- EXERCISE BRIEF: Without including any pictures, please copy every entry below exactly.

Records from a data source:
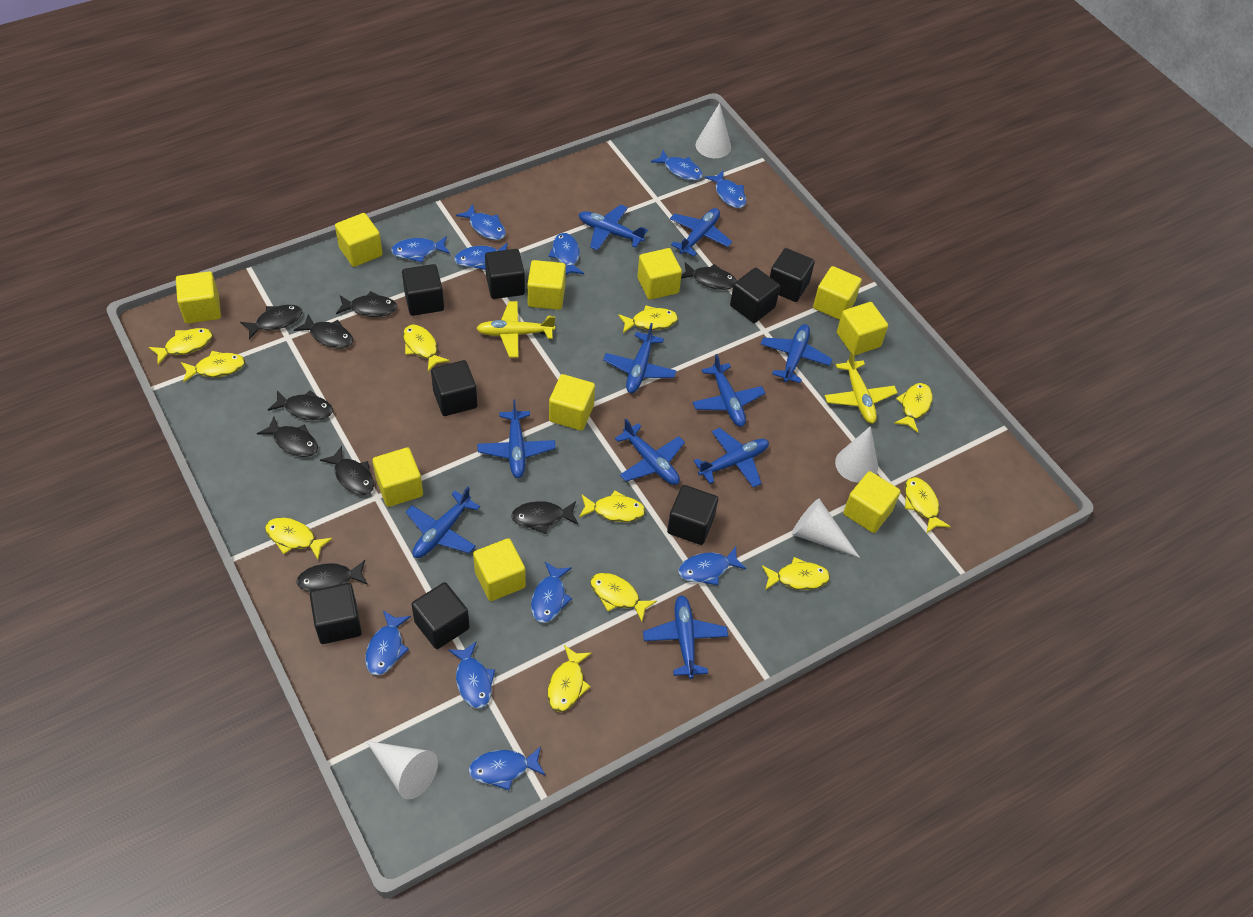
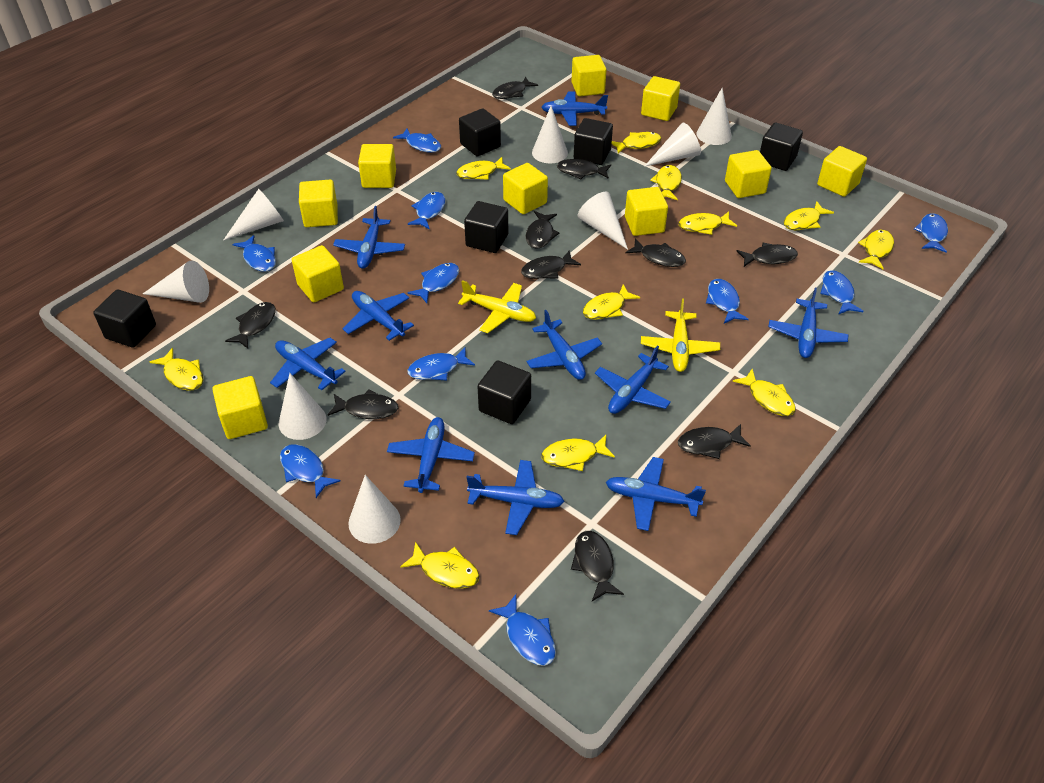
black cube: 8 -> 6
black fish: 9 -> 10
blue fish: 11 -> 10
white cone: 4 -> 8

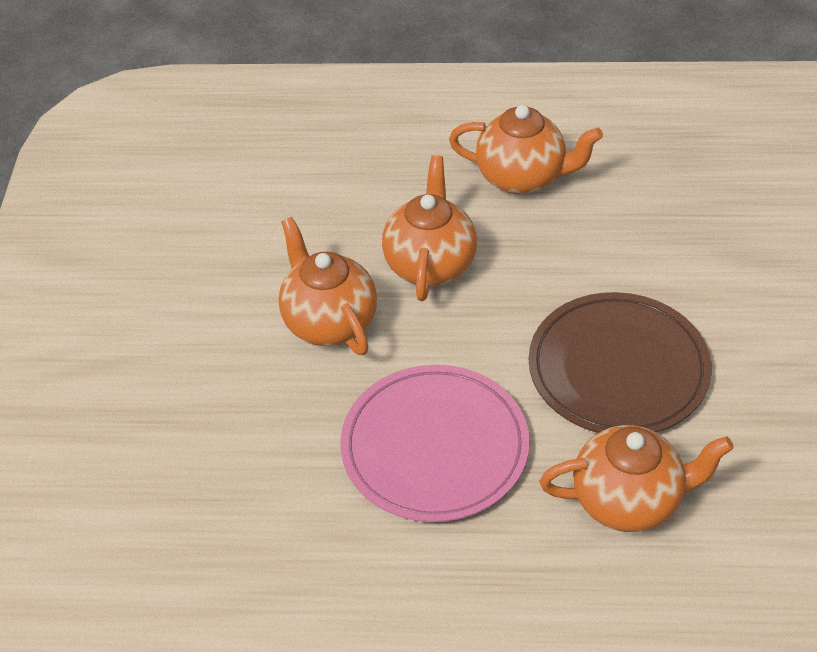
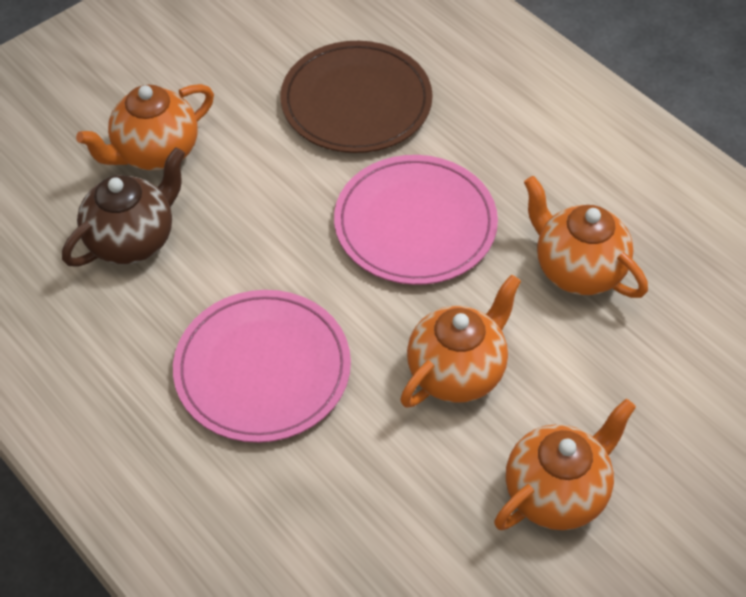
brown teapot: 0 -> 1
pink plate: 1 -> 2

- ANSWER FOR THE TASK:
black cube: 8 -> 6
black fish: 9 -> 10
blue fish: 11 -> 10
white cone: 4 -> 8

brown teapot: 0 -> 1
pink plate: 1 -> 2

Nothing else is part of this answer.